→ Brief: When a line of the material has the word "turned" in it, copy that line.

→ Records supplied:

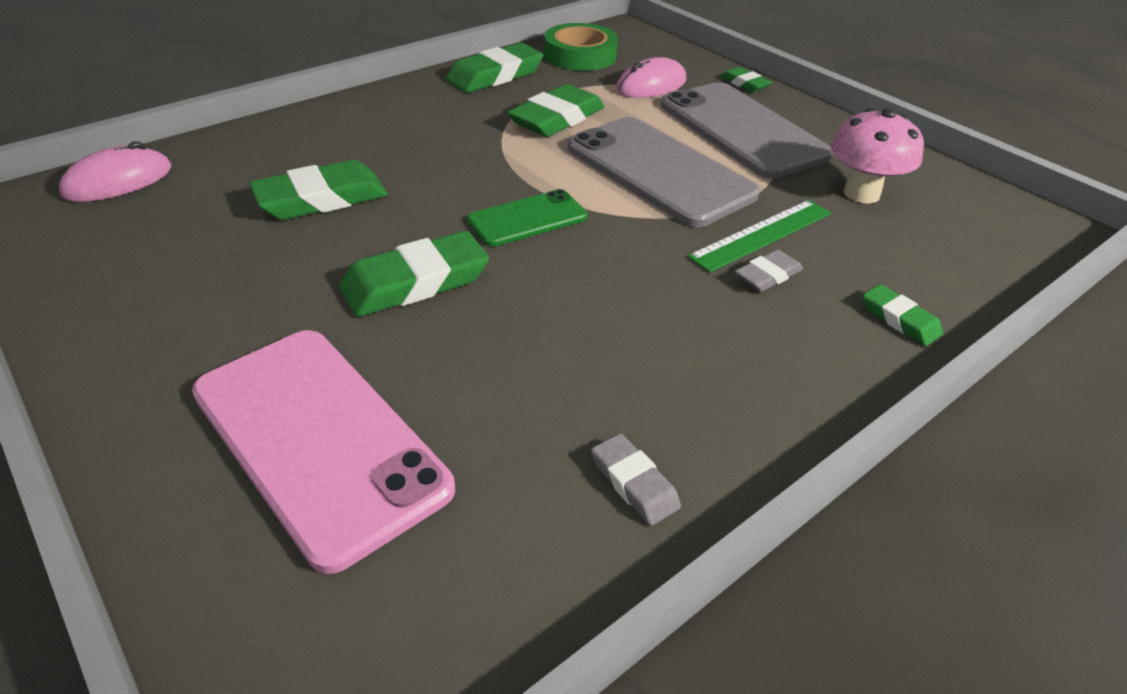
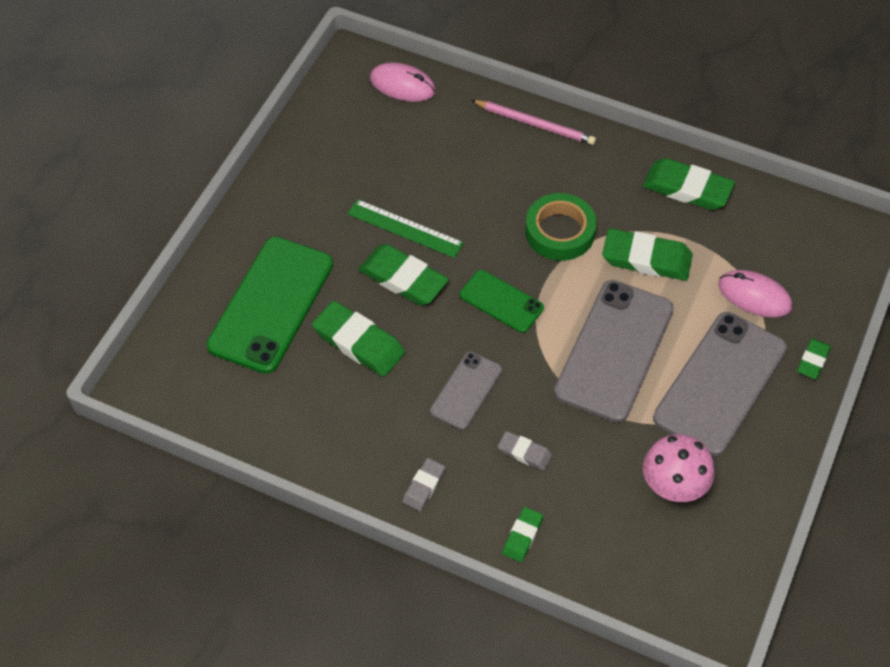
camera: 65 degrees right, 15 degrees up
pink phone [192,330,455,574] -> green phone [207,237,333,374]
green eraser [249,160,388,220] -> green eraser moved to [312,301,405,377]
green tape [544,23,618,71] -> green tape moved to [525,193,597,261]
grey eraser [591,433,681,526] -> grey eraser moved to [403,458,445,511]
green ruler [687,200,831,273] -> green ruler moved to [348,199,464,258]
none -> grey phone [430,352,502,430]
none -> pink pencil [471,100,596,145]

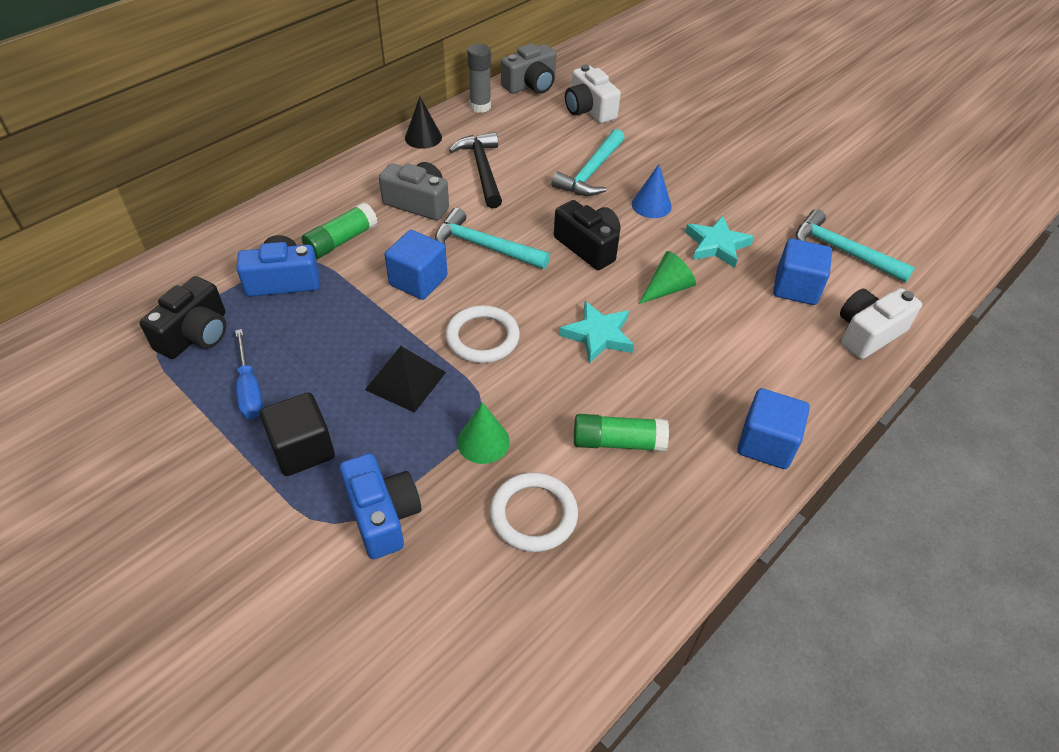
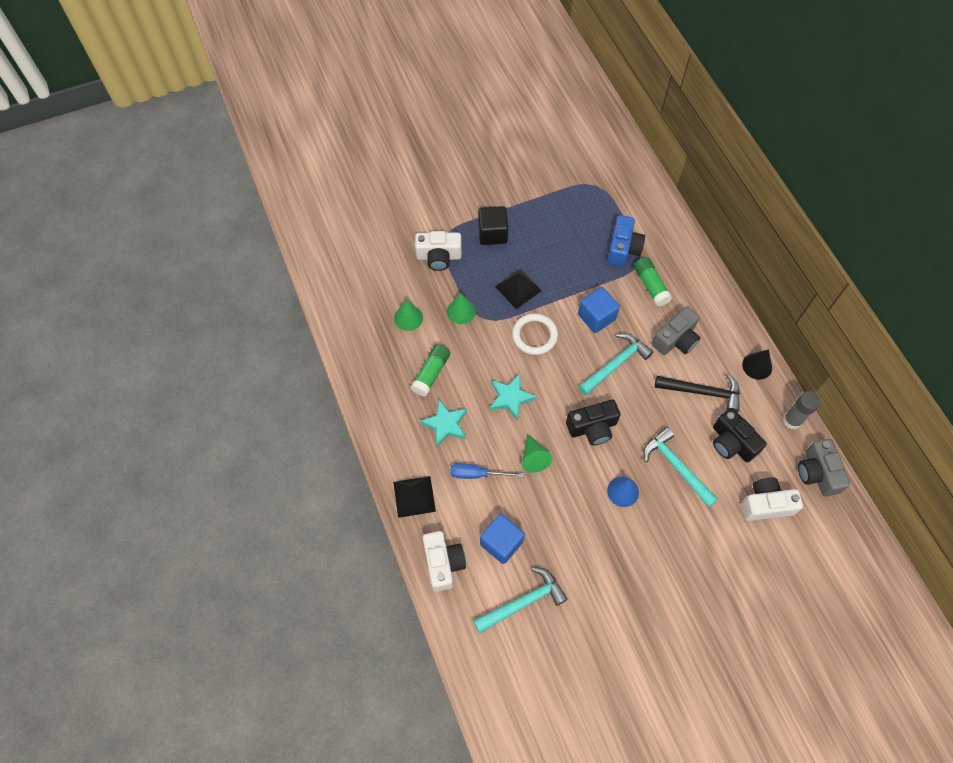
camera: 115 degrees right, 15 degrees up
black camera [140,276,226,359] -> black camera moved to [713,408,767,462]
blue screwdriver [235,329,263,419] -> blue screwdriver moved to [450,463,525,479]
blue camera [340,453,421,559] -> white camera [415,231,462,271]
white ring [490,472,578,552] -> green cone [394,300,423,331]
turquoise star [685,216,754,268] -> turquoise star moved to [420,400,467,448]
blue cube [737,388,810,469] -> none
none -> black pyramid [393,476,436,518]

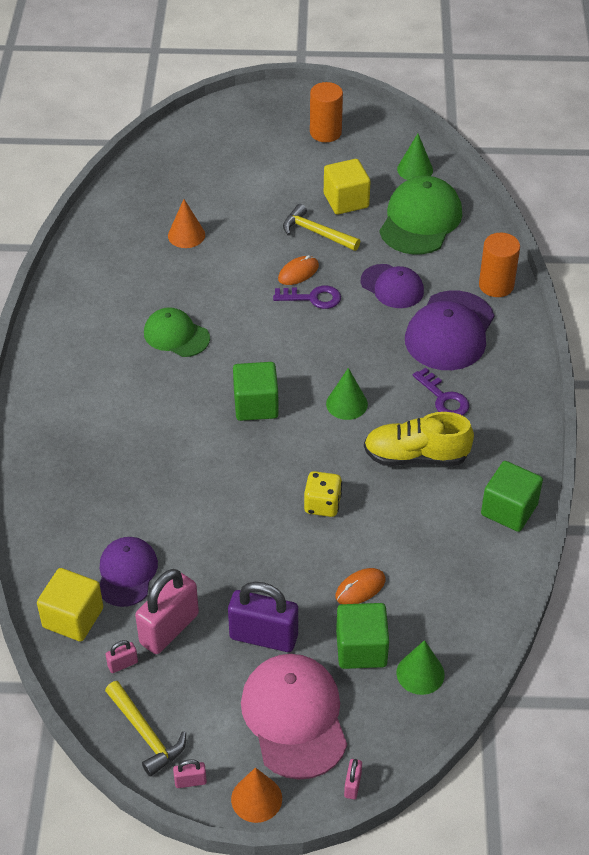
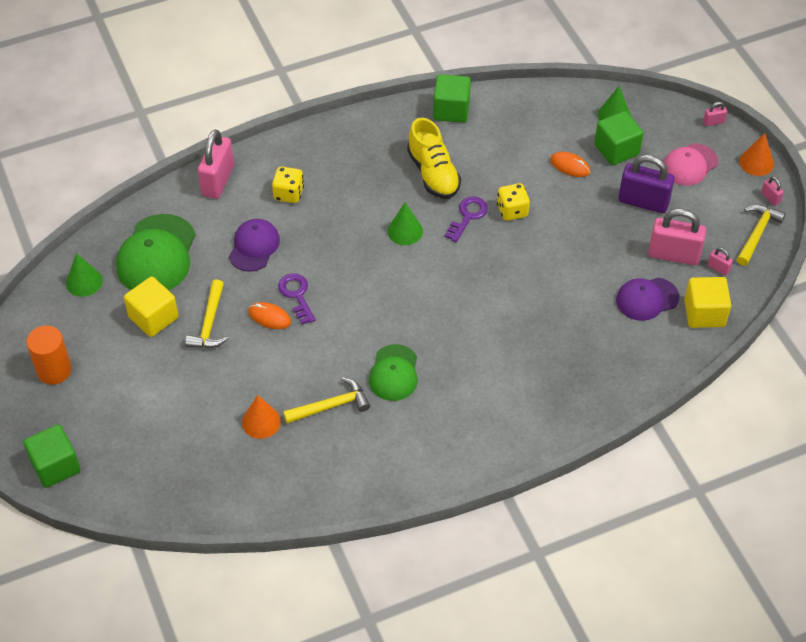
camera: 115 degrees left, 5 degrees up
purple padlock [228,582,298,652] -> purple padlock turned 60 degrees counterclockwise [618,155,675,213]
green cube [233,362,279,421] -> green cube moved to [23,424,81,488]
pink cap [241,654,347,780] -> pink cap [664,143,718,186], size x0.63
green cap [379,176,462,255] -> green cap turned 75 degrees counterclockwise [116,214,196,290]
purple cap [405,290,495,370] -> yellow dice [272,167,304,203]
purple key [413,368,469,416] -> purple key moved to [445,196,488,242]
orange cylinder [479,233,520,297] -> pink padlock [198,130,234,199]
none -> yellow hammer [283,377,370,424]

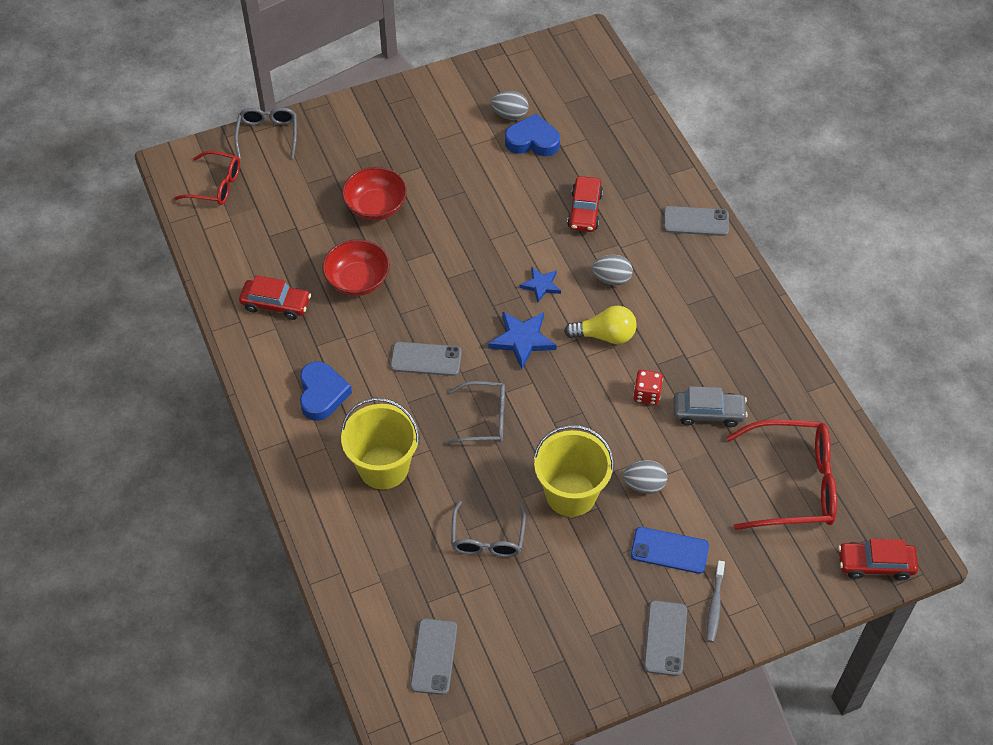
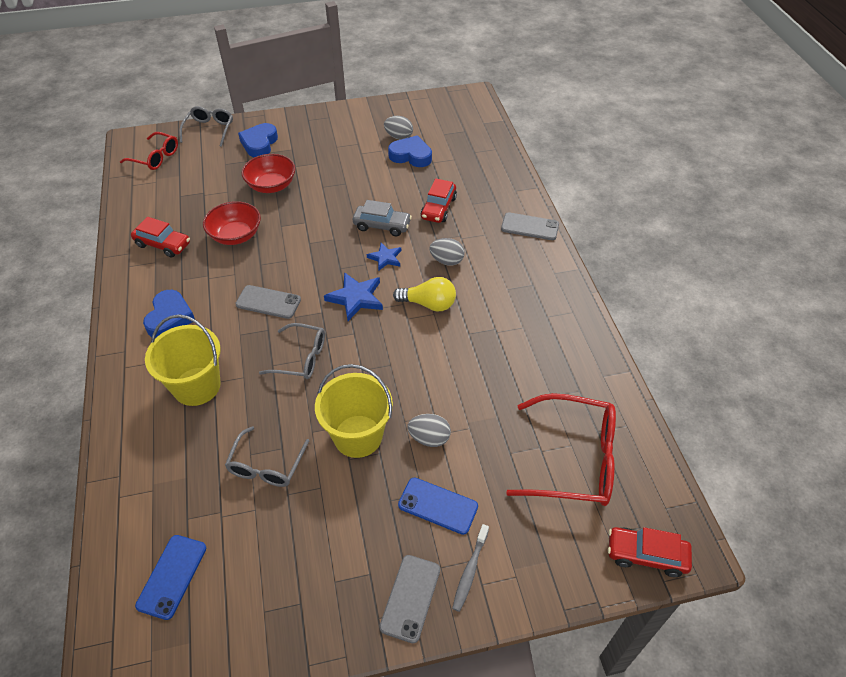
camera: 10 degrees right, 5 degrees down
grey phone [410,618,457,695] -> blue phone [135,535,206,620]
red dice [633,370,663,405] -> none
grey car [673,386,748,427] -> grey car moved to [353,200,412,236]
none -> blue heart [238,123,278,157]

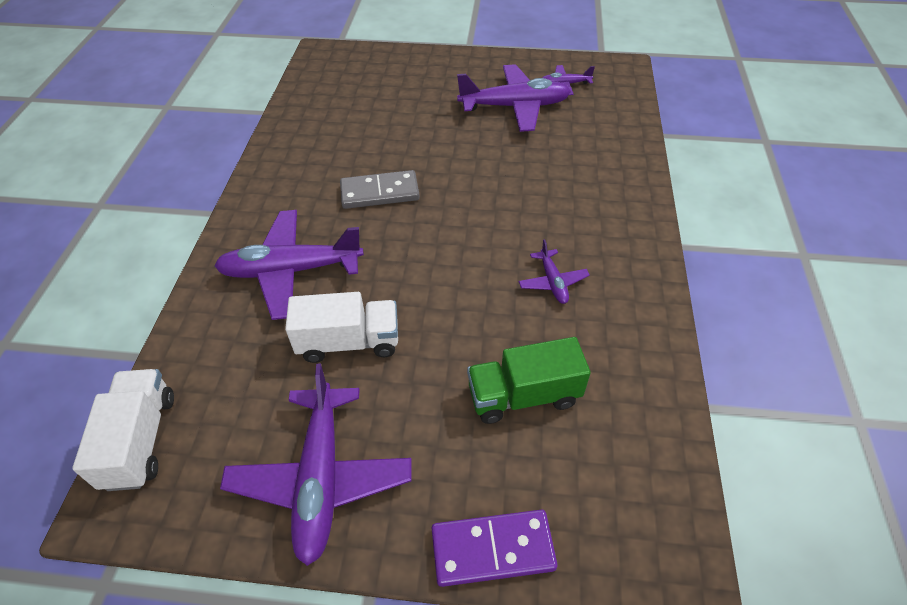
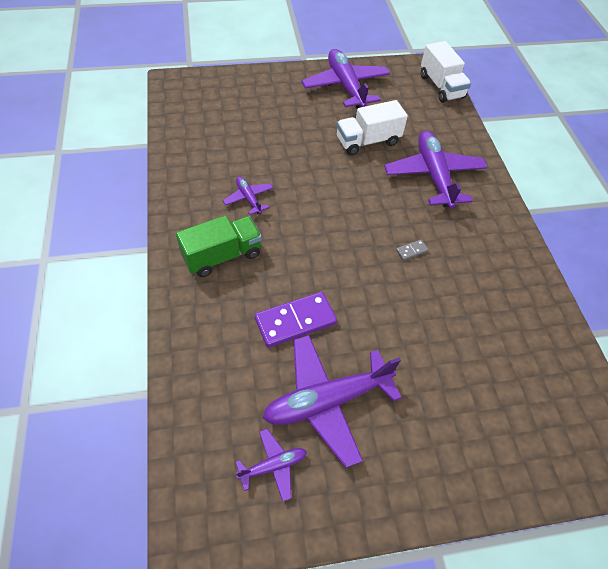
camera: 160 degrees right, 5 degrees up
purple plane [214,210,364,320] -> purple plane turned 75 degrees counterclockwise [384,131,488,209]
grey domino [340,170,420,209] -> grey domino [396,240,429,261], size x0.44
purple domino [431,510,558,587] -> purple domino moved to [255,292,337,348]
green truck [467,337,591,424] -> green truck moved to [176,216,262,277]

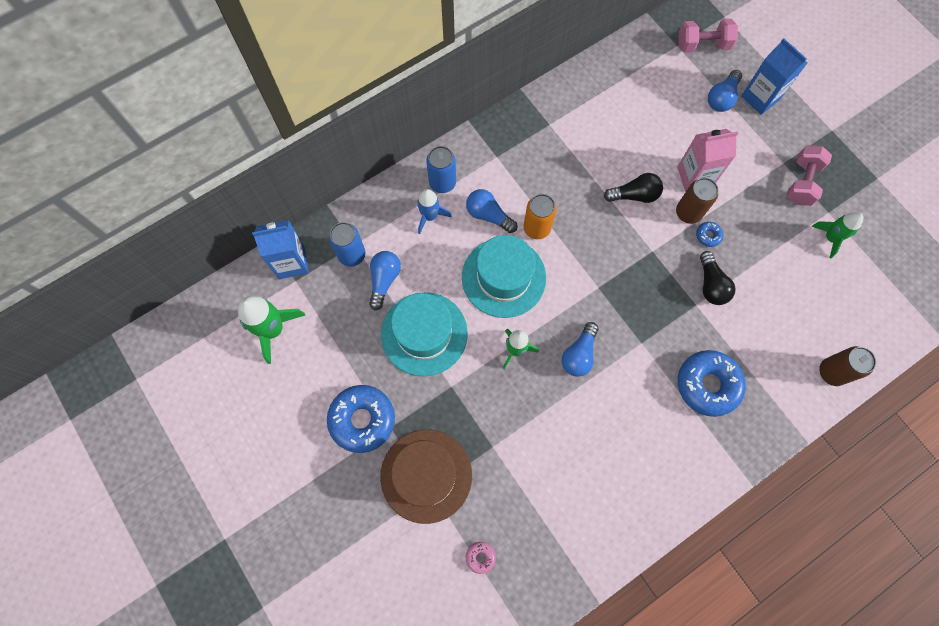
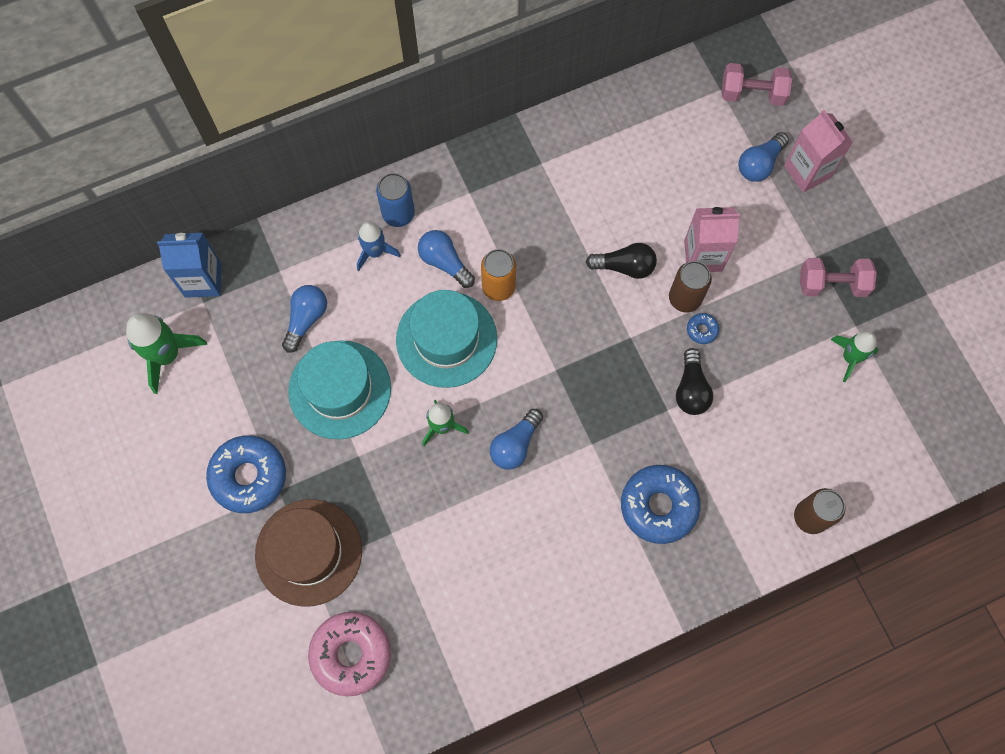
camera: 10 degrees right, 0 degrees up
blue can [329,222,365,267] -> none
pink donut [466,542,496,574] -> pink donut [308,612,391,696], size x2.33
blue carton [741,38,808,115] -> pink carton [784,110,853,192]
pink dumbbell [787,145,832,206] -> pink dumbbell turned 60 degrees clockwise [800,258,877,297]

→ Result of this exercise:
purple padlock [228,582,298,652] -> purple padlock turned 60 degrees counterclockwise [618,155,675,213]
green cap [379,176,462,255] -> green cap turned 75 degrees counterclockwise [116,214,196,290]
purple plane [214,210,364,320] -> purple plane turned 75 degrees counterclockwise [384,131,488,209]
pink dumbbell [787,145,832,206] -> pink dumbbell turned 60 degrees clockwise [800,258,877,297]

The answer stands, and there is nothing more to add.